◆ WHAT THE EXERCISE ASKS
Would you print the data below exactly, leaving out every picture?

● ● ● ● ●

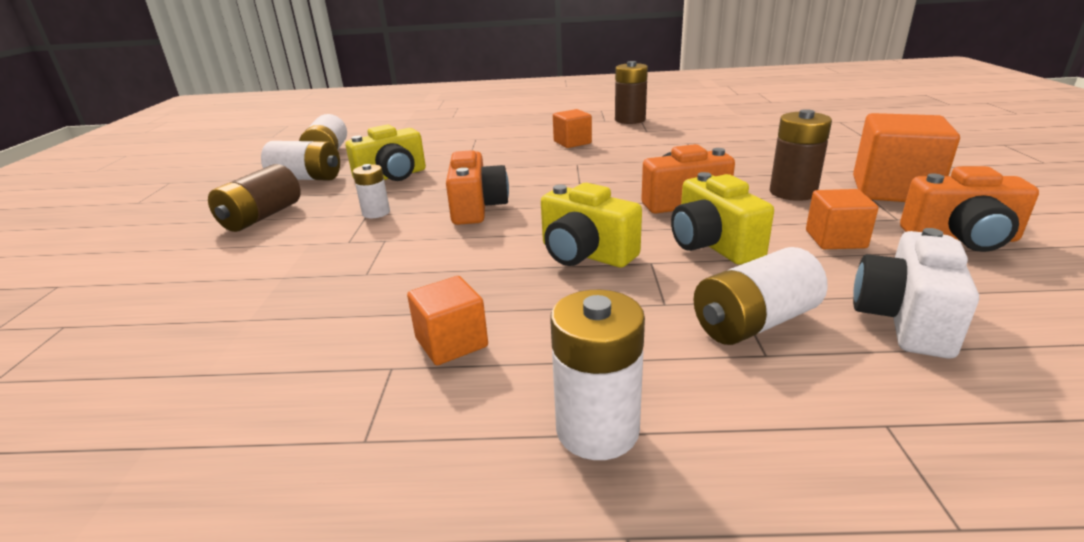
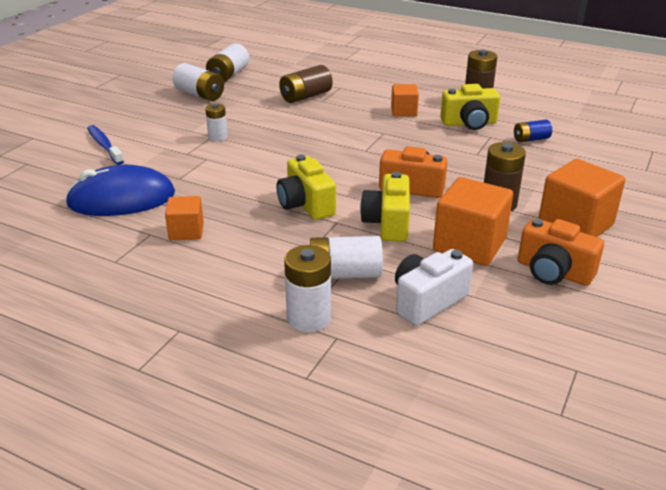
camera: 25 degrees right, 5 degrees up
(203, 264) = (104, 145): none -> blue toothbrush
(261, 217) = (153, 120): brown battery -> brown battery (305, 96)
(292, 329) = (121, 199): none -> blue mouse
(392, 176) = (252, 109): yellow camera -> yellow camera (469, 123)
(477, 208) = (279, 151): orange camera -> none
(597, 429) = (209, 291): white battery -> white battery (308, 318)
(728, 136) = (531, 139): none -> blue battery
(835, 239) = (469, 245): orange cube -> orange cube, size x1.76

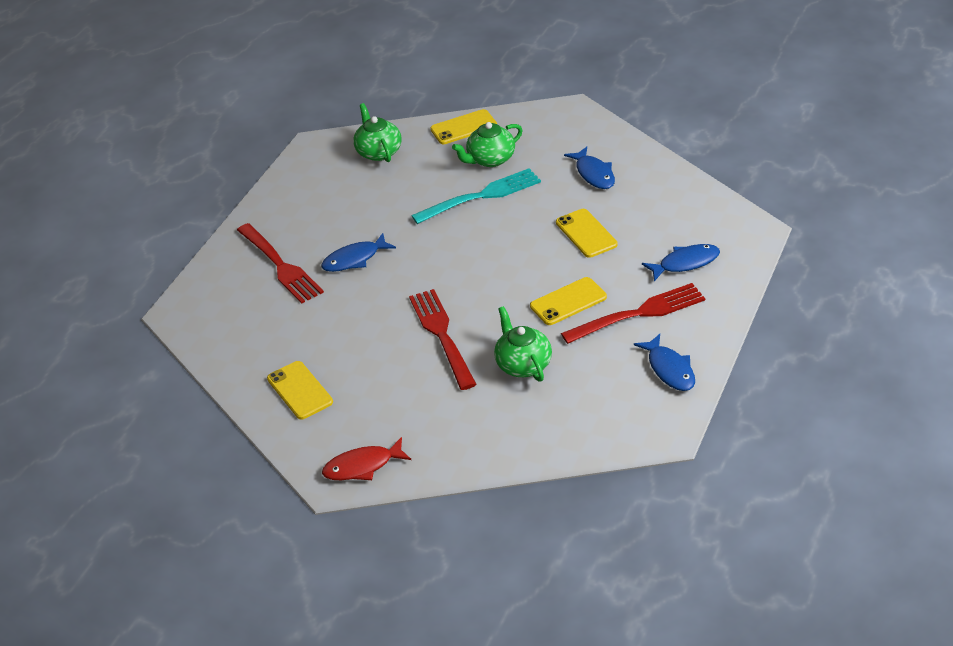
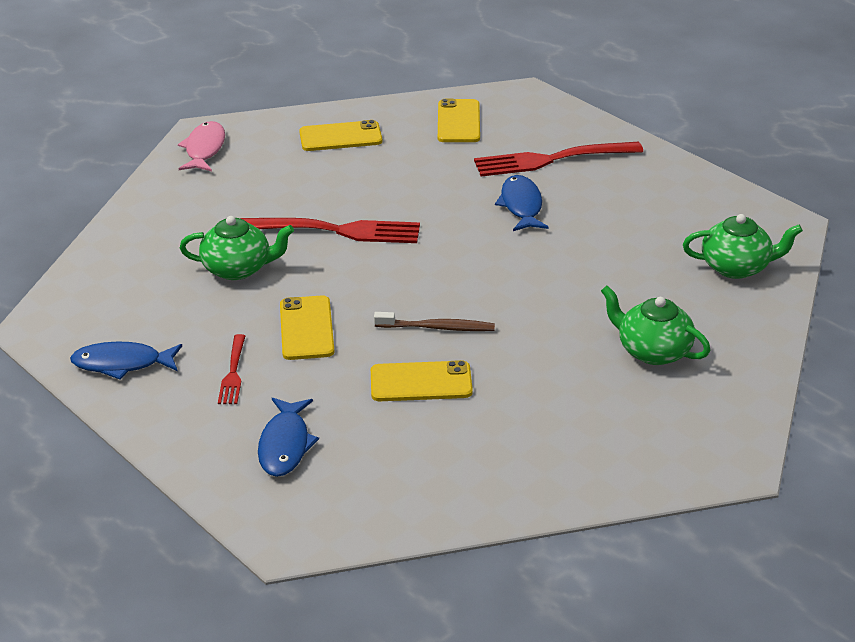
camera: 110 degrees right, 5 degrees down
(362, 466) = (204, 149): red fish -> pink fish
(463, 127) = (750, 349): yellow phone -> yellow phone (458, 122)
(480, 196) = (572, 321): turquoise fork -> none
(490, 159) = (652, 351): green teapot -> green teapot turned 45 degrees counterclockwise
(526, 247) = (437, 327): none -> brown toothbrush
(594, 174) = (547, 432): blue fish -> none
(638, 314) = (233, 372): red fork -> red fork, size x0.52

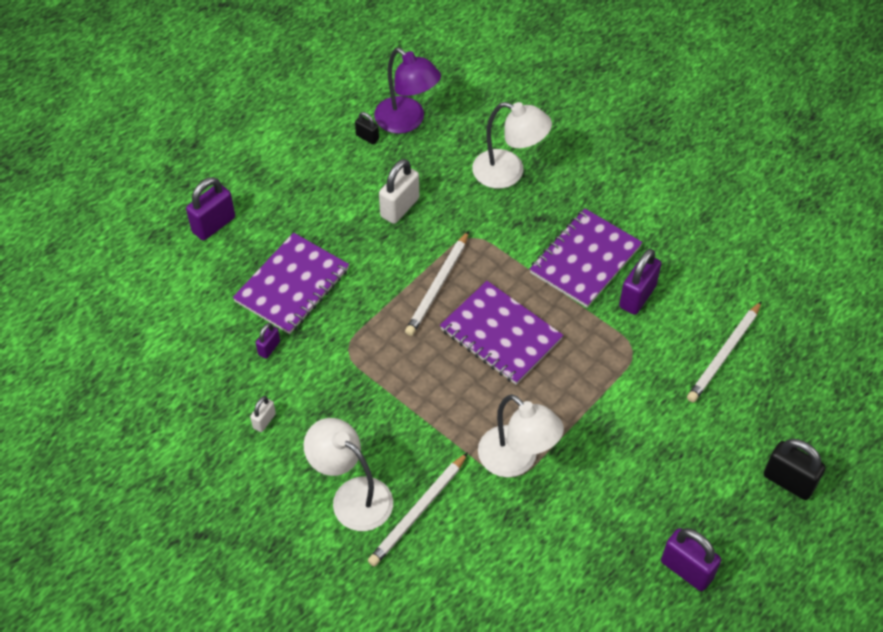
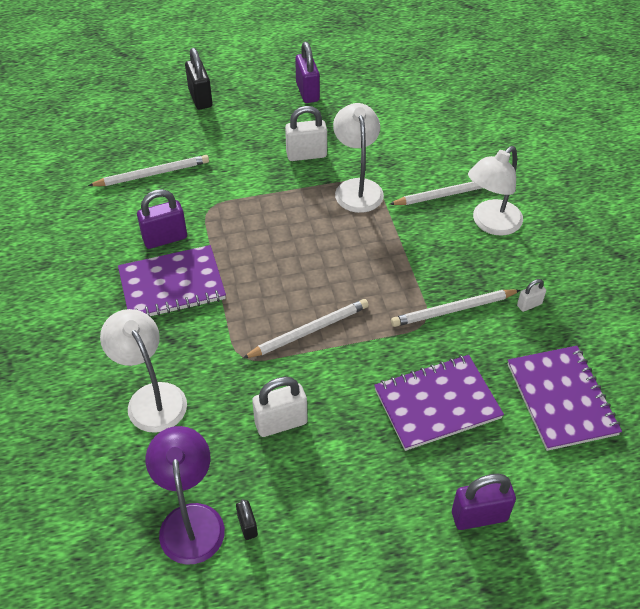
camera: 145 degrees left, 5 degrees down
(269, 348) = (492, 359): purple padlock -> none
(329, 375) = (453, 310): none -> white pencil
(352, 496) = (490, 224): white lamp -> white lamp turned 60 degrees clockwise
(501, 334) = (293, 268): purple notebook -> purple notebook (561, 399)
(603, 472) = (306, 154): none -> white padlock

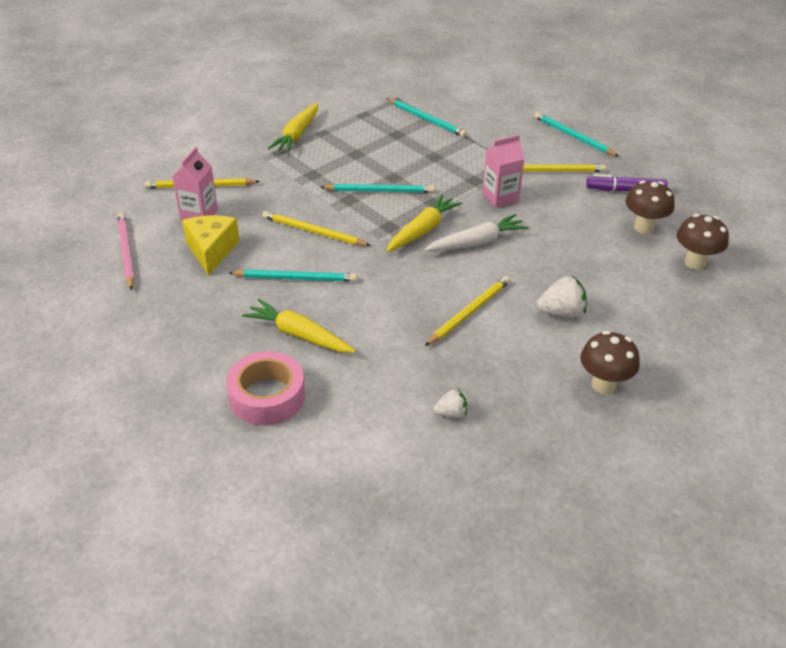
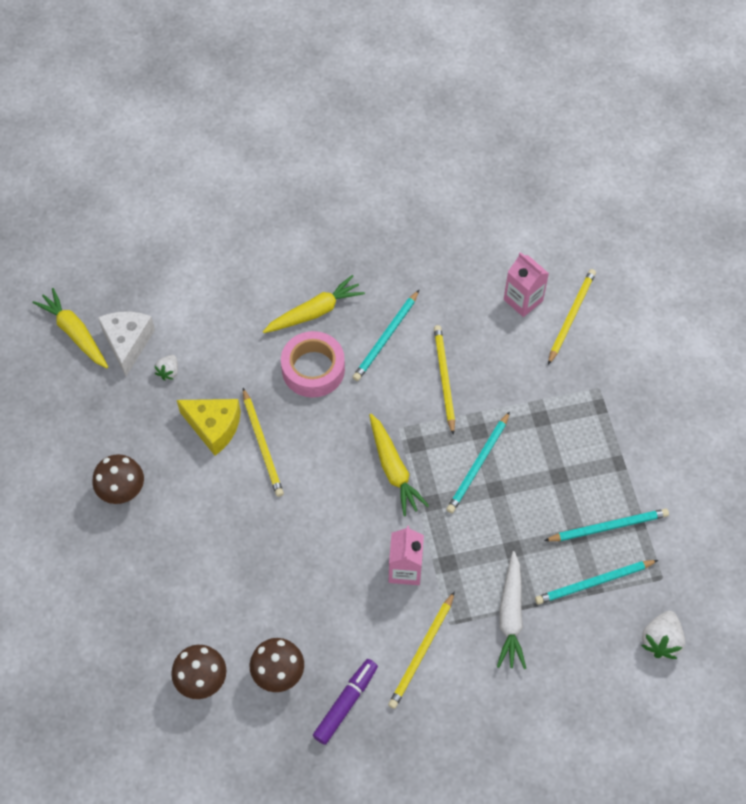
camera: 120 degrees right, 20 degrees up
(126, 252) = (496, 231): pink pencil -> none
(211, 251) = (462, 291): yellow cheese -> yellow cheese (214, 427)
(267, 396) = (263, 266): pink tape -> pink tape (313, 369)
(297, 135) = (626, 436): yellow carrot -> yellow carrot (74, 333)
(313, 232) = (444, 378): yellow pencil -> yellow pencil turned 60 degrees counterclockwise
(445, 466) = (128, 343): none -> white cheese
(477, 242) = (348, 505): white carrot -> white carrot (510, 616)
(561, 313) = (216, 515): white strawberry -> white strawberry (661, 640)
(573, 136) = (475, 723): turquoise pencil -> turquoise pencil (608, 527)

● ● ● ● ●

◆ WRITTEN REPLY
camera: 25 degrees right, 5 degrees up
(203, 264) = (104, 145): none -> blue toothbrush
(261, 217) = (153, 120): brown battery -> brown battery (305, 96)
(292, 329) = (121, 199): none -> blue mouse
(392, 176) = (252, 109): yellow camera -> yellow camera (469, 123)
(477, 208) = (279, 151): orange camera -> none
(597, 429) = (209, 291): white battery -> white battery (308, 318)
(728, 136) = (531, 139): none -> blue battery
(835, 239) = (469, 245): orange cube -> orange cube, size x1.76

camera: 110 degrees right, 5 degrees down
(362, 466) = (204, 149): red fish -> pink fish
(463, 127) = (750, 349): yellow phone -> yellow phone (458, 122)
(480, 196) = (572, 321): turquoise fork -> none
(490, 159) = (652, 351): green teapot -> green teapot turned 45 degrees counterclockwise
(526, 247) = (437, 327): none -> brown toothbrush
(594, 174) = (547, 432): blue fish -> none
(638, 314) = (233, 372): red fork -> red fork, size x0.52

camera: 145 degrees left, 5 degrees down
(269, 348) = (492, 359): purple padlock -> none
(329, 375) = (453, 310): none -> white pencil
(352, 496) = (490, 224): white lamp -> white lamp turned 60 degrees clockwise
(501, 334) = (293, 268): purple notebook -> purple notebook (561, 399)
(603, 472) = (306, 154): none -> white padlock

camera: 120 degrees right, 20 degrees up
(126, 252) = (496, 231): pink pencil -> none
(211, 251) = (462, 291): yellow cheese -> yellow cheese (214, 427)
(267, 396) = (263, 266): pink tape -> pink tape (313, 369)
(297, 135) = (626, 436): yellow carrot -> yellow carrot (74, 333)
(313, 232) = (444, 378): yellow pencil -> yellow pencil turned 60 degrees counterclockwise
(445, 466) = (128, 343): none -> white cheese
(477, 242) = (348, 505): white carrot -> white carrot (510, 616)
(561, 313) = (216, 515): white strawberry -> white strawberry (661, 640)
(573, 136) = (475, 723): turquoise pencil -> turquoise pencil (608, 527)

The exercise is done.